What you should do> Keeping every word the same, give again only the lines from the one with "RFID2 pin SCK: D7 -> A1" through the end of the data, both included, and leave every picture out.

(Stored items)
▼

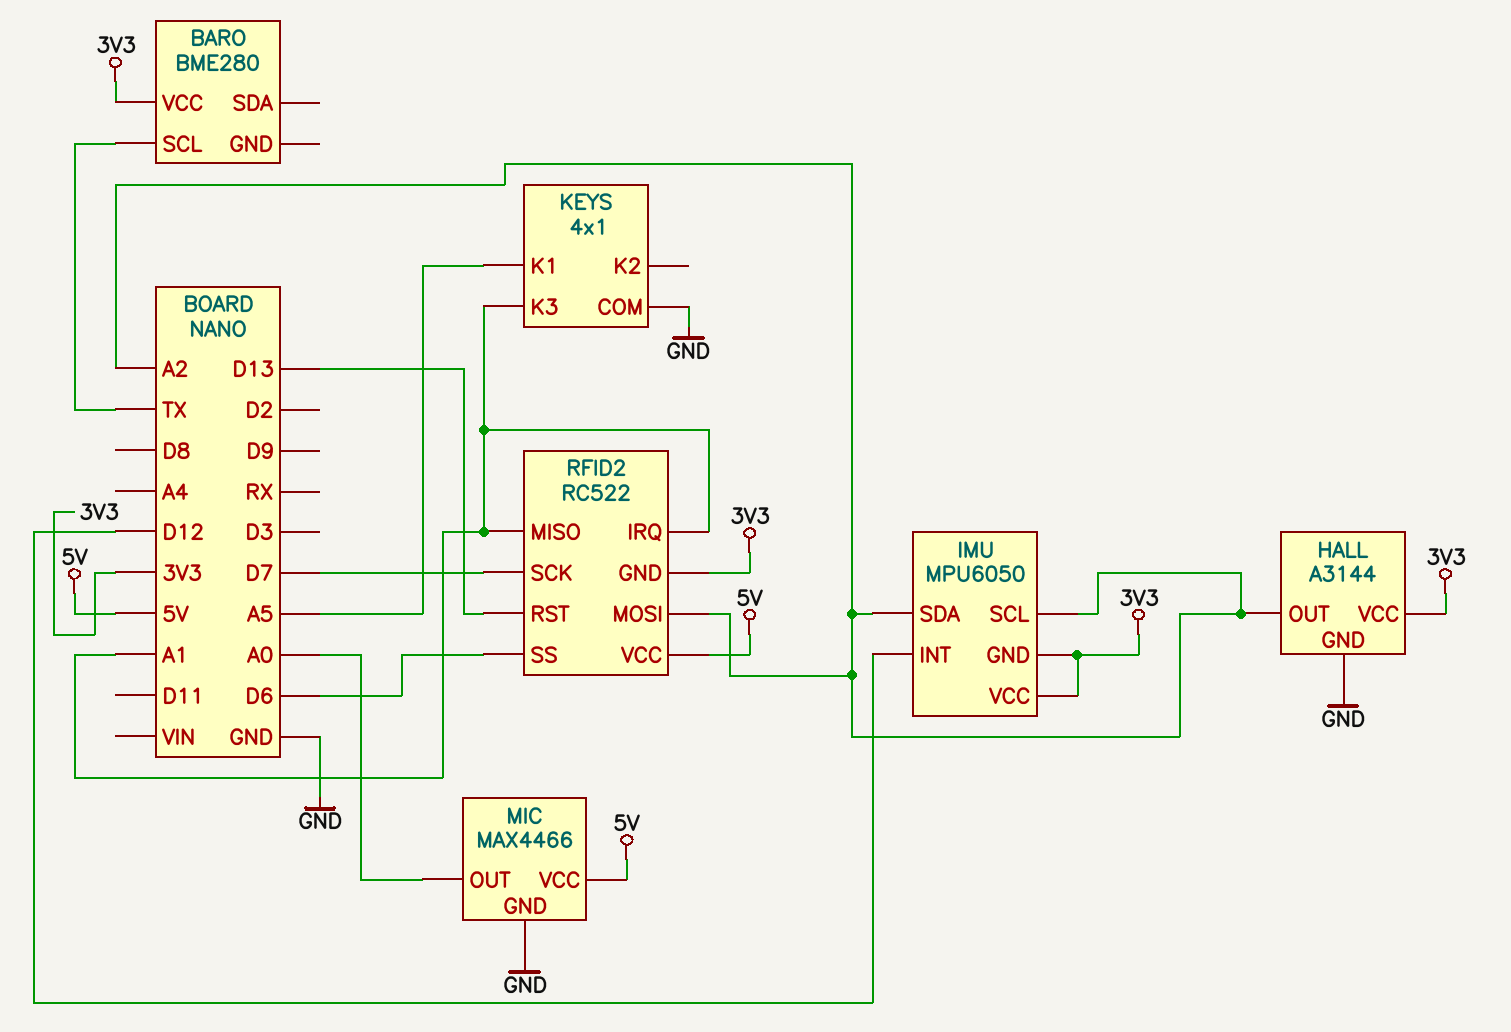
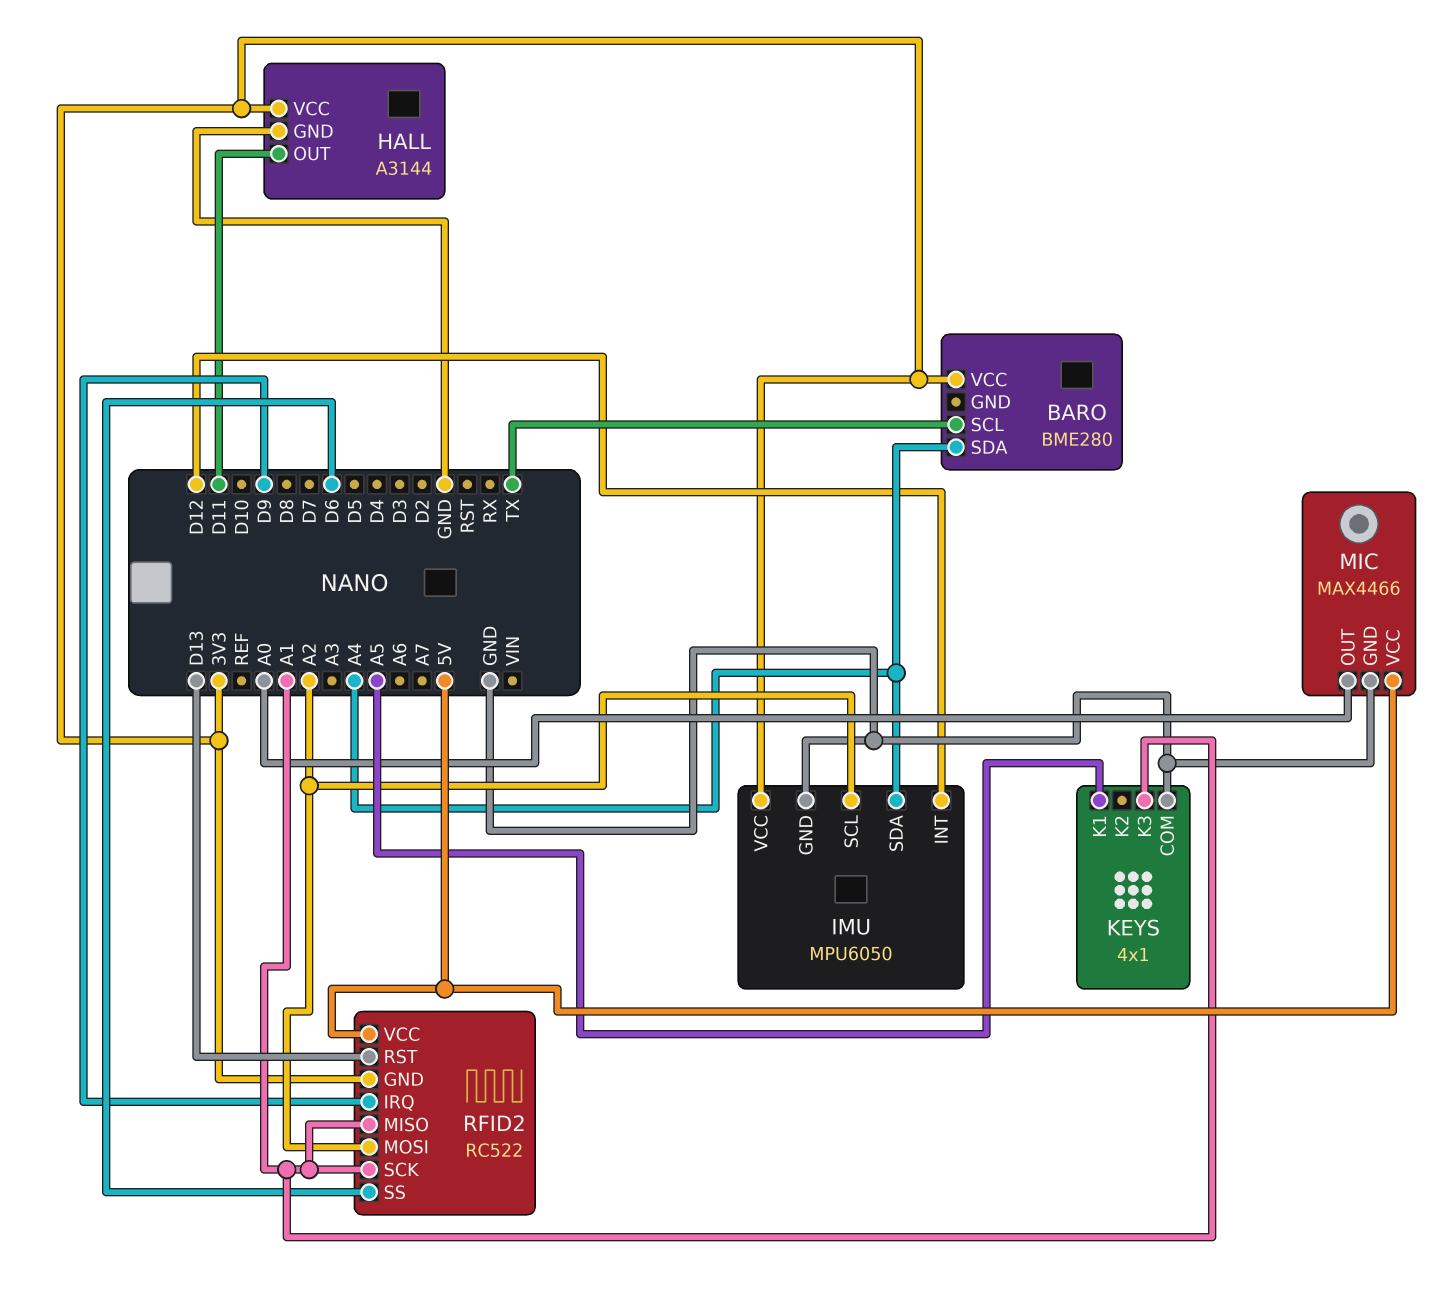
BARO pin SDA: none -> A4
HALL pin OUT: A2 -> D11
IMU pin GND: 3V3 -> GND
IMU pin SDA: A2 -> A4
RFID2 pin IRQ: A1 -> D9
RFID2 pin SCK: D7 -> A1

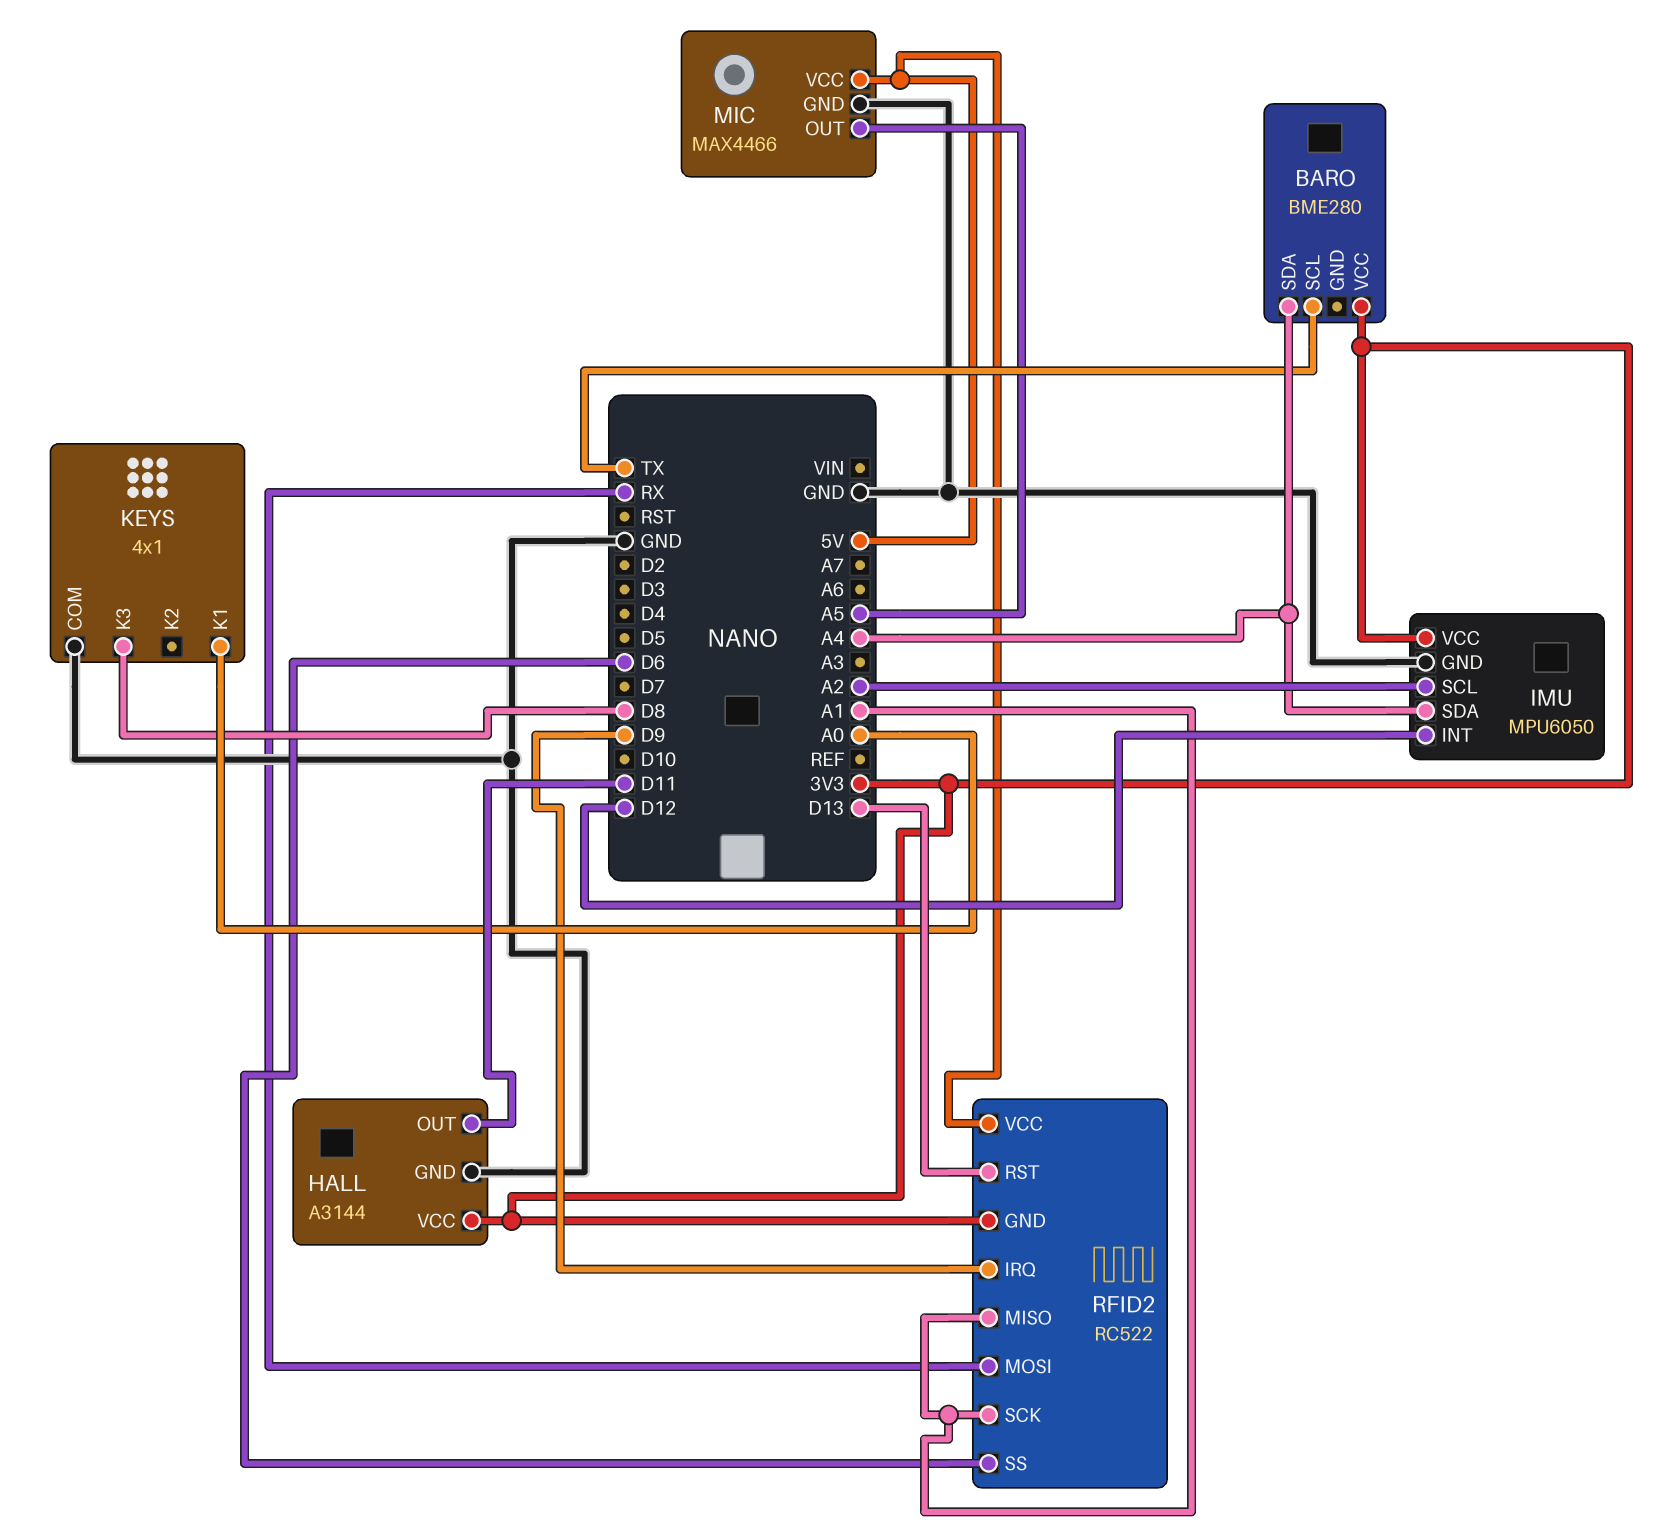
KEYS pin K1: A5 -> A0
KEYS pin K3: A1 -> D8
MIC pin OUT: A0 -> A5
RFID2 pin MOSI: A2 -> RX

▲

Worked solution>
RFID2 pin SCK: D7 -> A1

KEYS pin K1: A5 -> A0
KEYS pin K3: A1 -> D8
MIC pin OUT: A0 -> A5
RFID2 pin MOSI: A2 -> RX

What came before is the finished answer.